* _TASK TO COMPLETE_: Please reproduce every record exactly as written, leaving out the pictures.

* _SUPPLIED MATERIAL_:

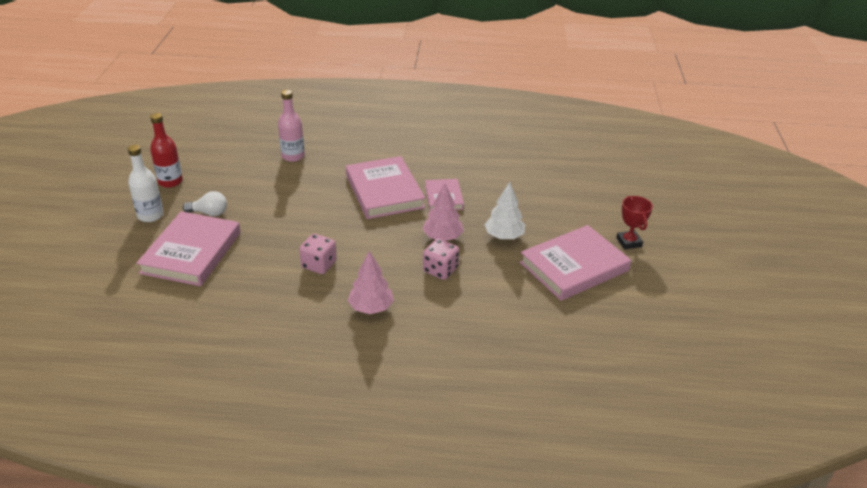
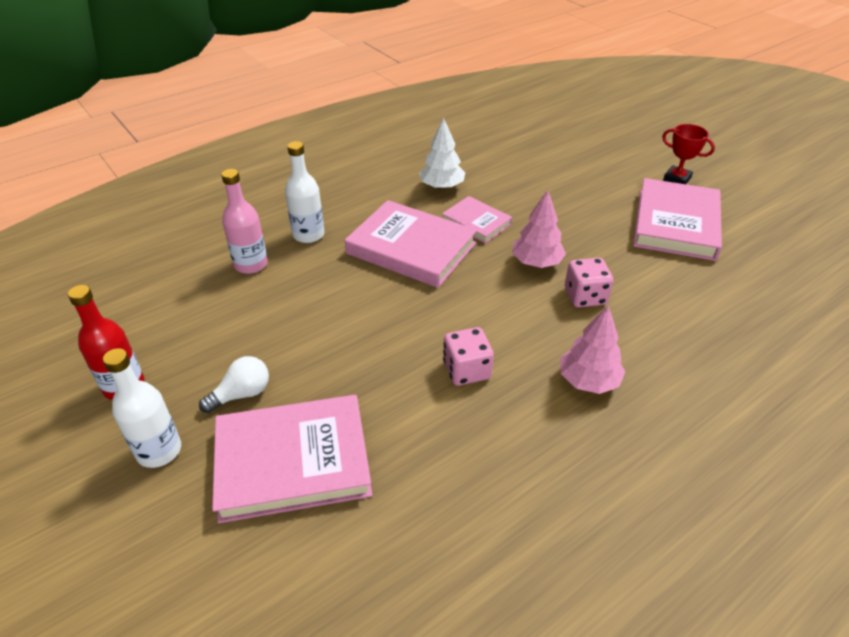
camera: 40 degrees left, 5 degrees up
pink book [136,211,241,286] -> pink book turned 75 degrees counterclockwise [212,395,372,523]
white tree [484,182,525,239] -> white tree moved to [419,118,465,190]
none -> white bottle [285,141,325,243]

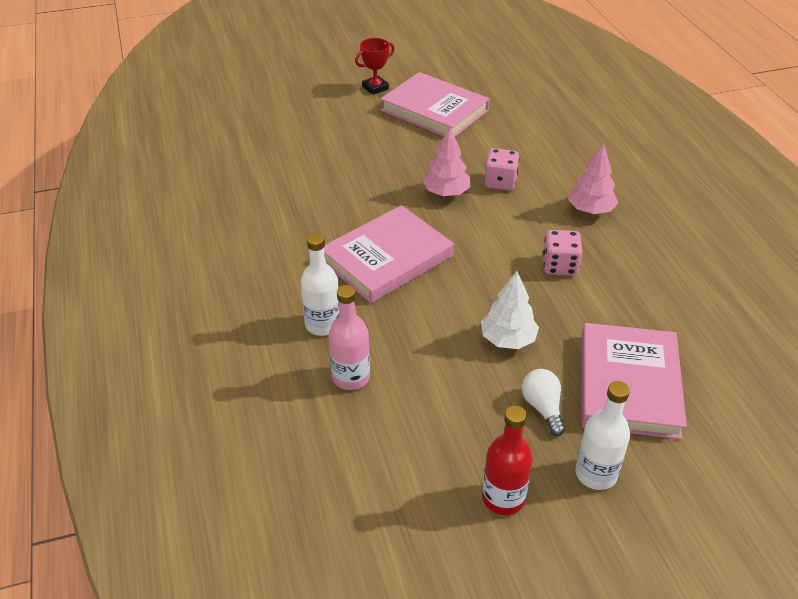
camera: 70 degrees left, 0 degrees up
white tree [419,118,465,190] -> white tree moved to [481,271,539,349]
pink book [442,196,512,243] -> none

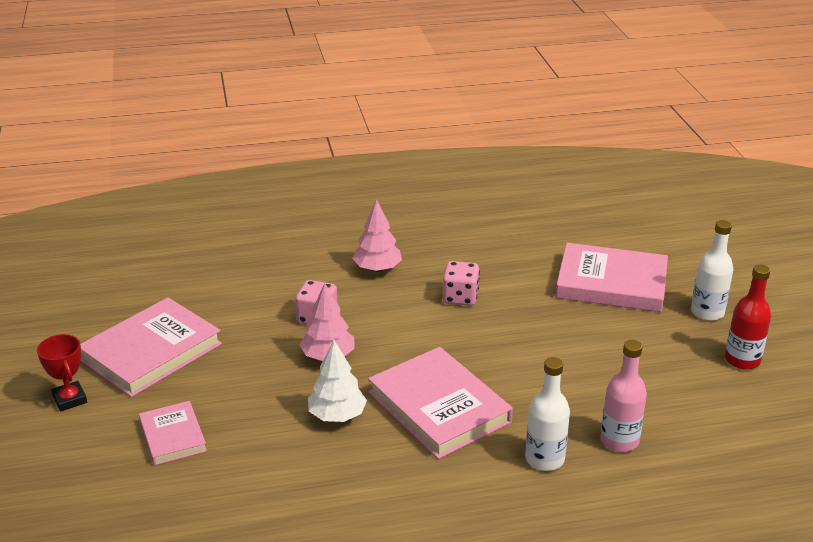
camera: 85 degrees left, 10 degrees down
white tree [481,271,539,349] -> white tree moved to [308,340,367,422]
white light bulb [522,369,565,436] -> none
none -> pink book [139,401,207,465]

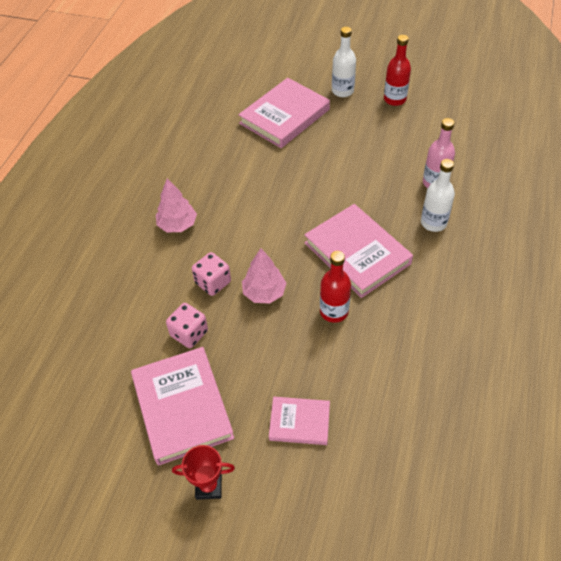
camera: 60 degrees left, 20 degrees up
white tree [308,340,367,422] -> red bottle [320,251,351,323]
pink book [368,347,513,459] -> pink book turned 60 degrees clockwise [305,204,413,298]
pink dice [443,261,480,306] -> pink dice moved to [166,303,208,348]

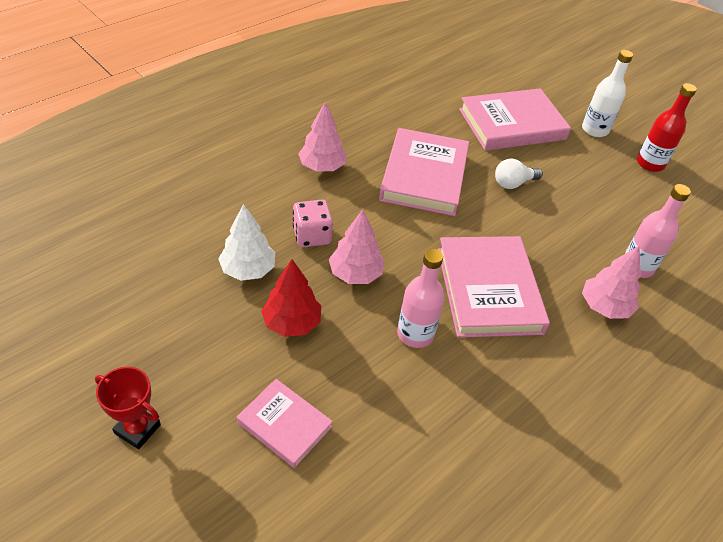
camera: 25 degrees right, 5 degrees down
pink book [131,347,234,466] -> pink book moved to [379,128,469,216]
pink dice [166,303,208,348] -> white tree [218,204,275,281]
red bottle [320,251,351,323] -> pink bottle [397,249,445,348]
white bottle [421,159,455,232] -> pink tree [582,246,641,319]
none -> red tree [261,259,321,337]
none -> white light bulb [495,159,543,189]

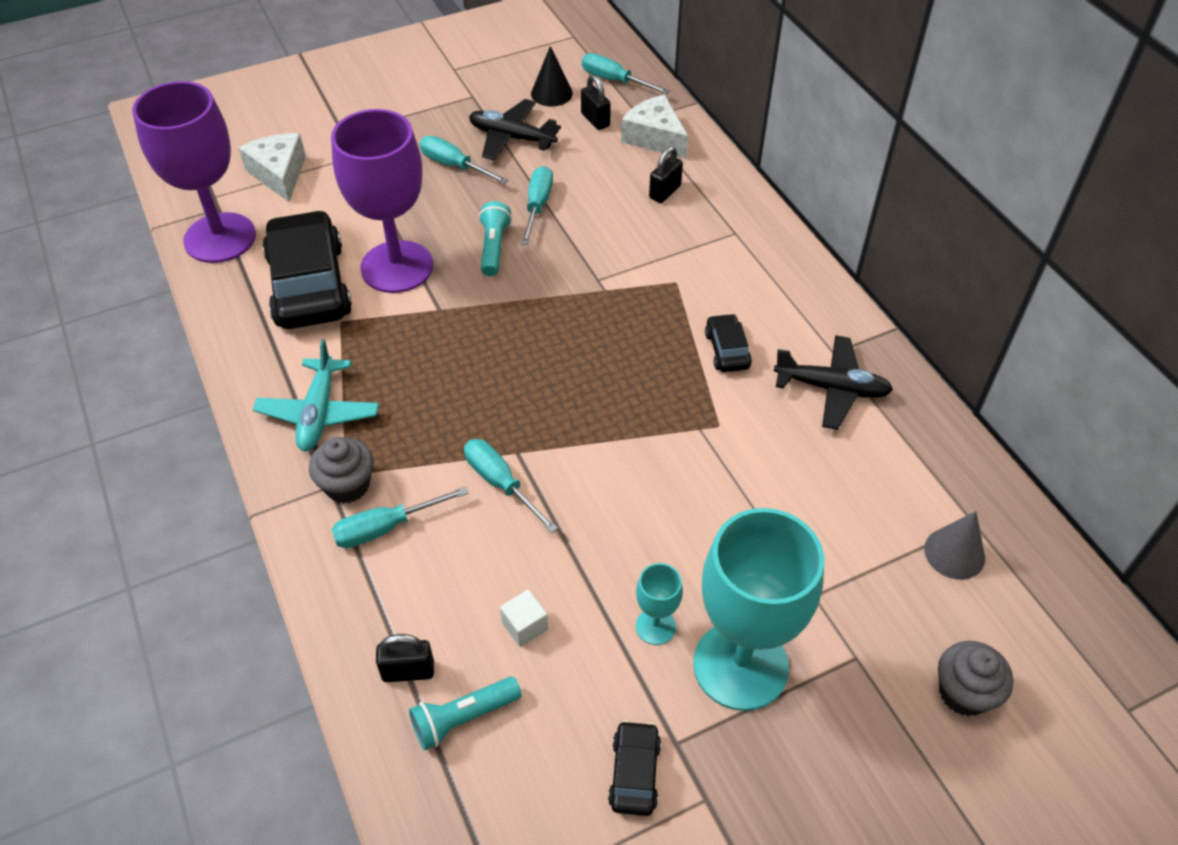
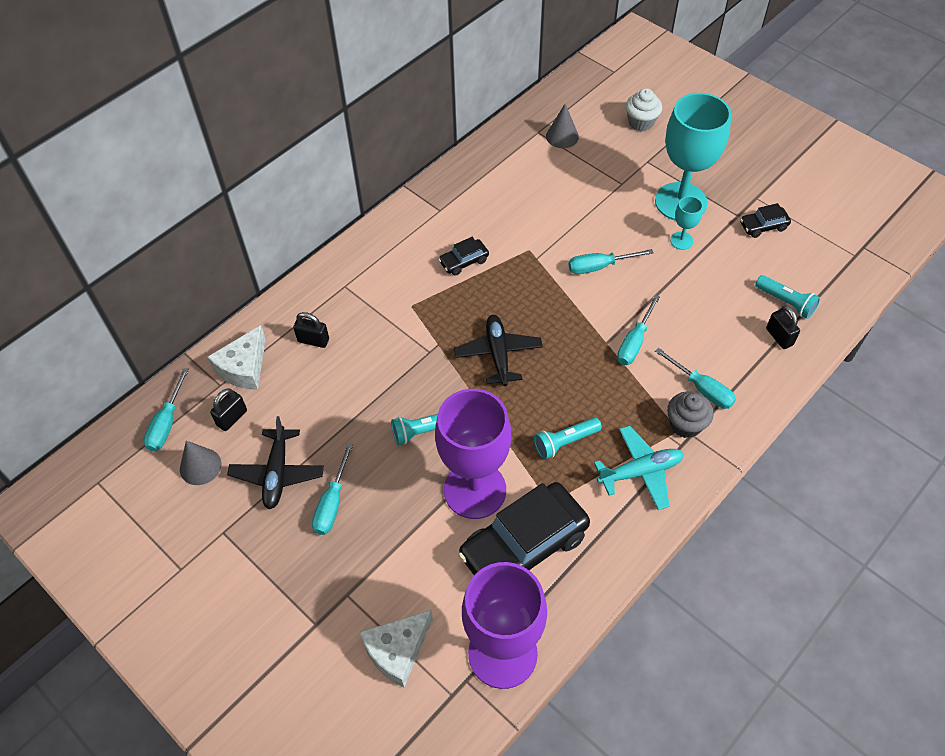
camera: 110 degrees left, 5 degrees up
white cube [500,590,548,647] -> none
turquoise screwdriver [521,166,553,245] -> turquoise screwdriver moved to [568,249,653,274]
black cone [531,46,573,106] -> grey cone [180,441,221,485]
black plane [774,335,893,430] -> black plane moved to [454,315,543,386]
grey cupcake [938,641,1014,716] -> white cupcake [626,88,662,131]
none -> turquoise flashlight [534,417,602,459]

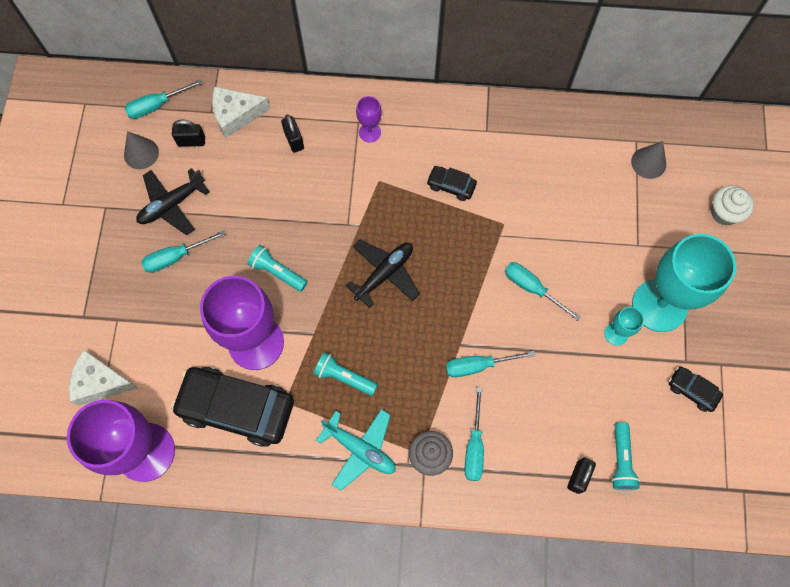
camera: 50 degrees right, 15 degrees up
none -> purple goblet [356,96,382,143]

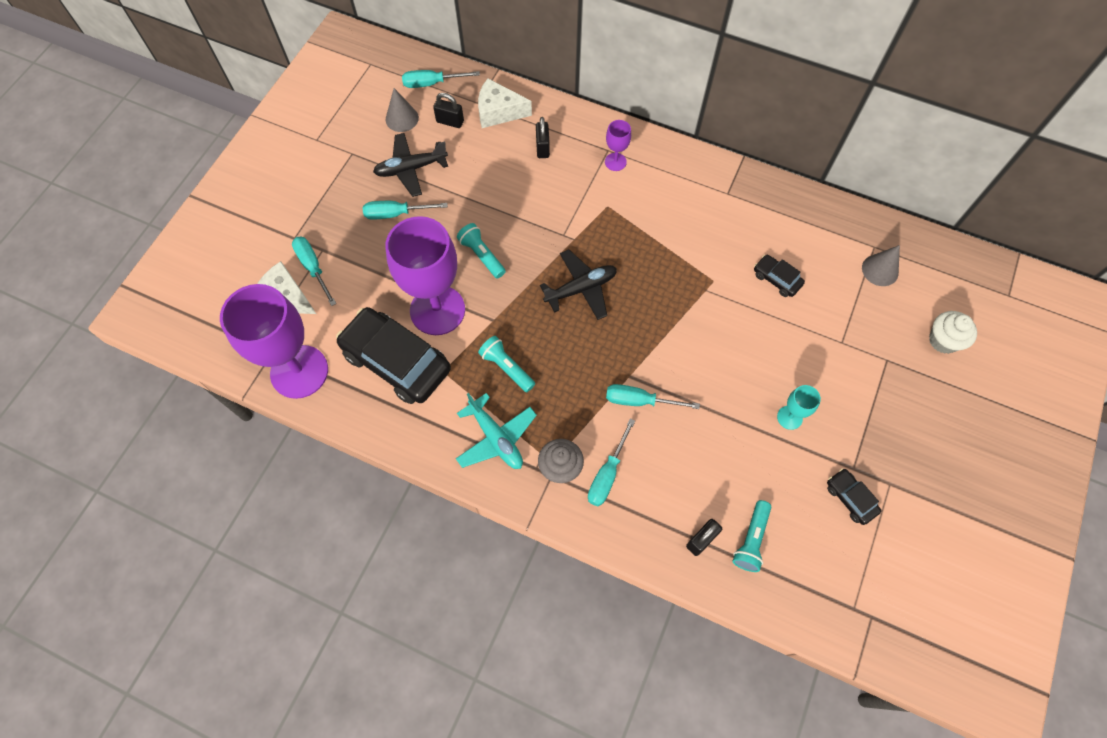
camera: 20 degrees right, 5 degrees down
black car [427,166,477,201] -> black car moved to [754,255,805,297]
turquoise screwdriver [505,262,581,321] -> turquoise screwdriver moved to [292,237,336,306]
turquoise goblet [632,234,736,332] -> none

* _EXERCISE OUTPUT_:
camera: 40 degrees left, 5 degrees up
pink book [136,211,241,286] -> pink book turned 75 degrees counterclockwise [212,395,372,523]
white tree [484,182,525,239] -> white tree moved to [419,118,465,190]
none -> white bottle [285,141,325,243]

camera: 70 degrees left, 0 degrees up
white tree [419,118,465,190] -> white tree moved to [481,271,539,349]
pink book [442,196,512,243] -> none

camera: 85 degrees left, 10 degrees down
white tree [481,271,539,349] -> white tree moved to [308,340,367,422]
white light bulb [522,369,565,436] -> none
none -> pink book [139,401,207,465]

camera: 60 degrees left, 20 degrees up
white tree [308,340,367,422] -> red bottle [320,251,351,323]
pink book [368,347,513,459] -> pink book turned 60 degrees clockwise [305,204,413,298]
pink dice [443,261,480,306] -> pink dice moved to [166,303,208,348]

camera: 25 degrees right, 5 degrees down
pink book [131,347,234,466] -> pink book moved to [379,128,469,216]
pink dice [166,303,208,348] -> white tree [218,204,275,281]
red bottle [320,251,351,323] -> pink bottle [397,249,445,348]
white bottle [421,159,455,232] -> pink tree [582,246,641,319]
none -> red tree [261,259,321,337]
none -> white light bulb [495,159,543,189]

camera: 110 degrees left, 5 degrees up
white cube [500,590,548,647] -> none
turquoise screwdriver [521,166,553,245] -> turquoise screwdriver moved to [568,249,653,274]
black cone [531,46,573,106] -> grey cone [180,441,221,485]
black plane [774,335,893,430] -> black plane moved to [454,315,543,386]
grey cupcake [938,641,1014,716] -> white cupcake [626,88,662,131]
none -> turquoise flashlight [534,417,602,459]

camera: 50 degrees right, 15 degrees up
none -> purple goblet [356,96,382,143]

camera: 20 degrees right, 5 degrees down
black car [427,166,477,201] -> black car moved to [754,255,805,297]
turquoise screwdriver [505,262,581,321] -> turquoise screwdriver moved to [292,237,336,306]
turquoise goblet [632,234,736,332] -> none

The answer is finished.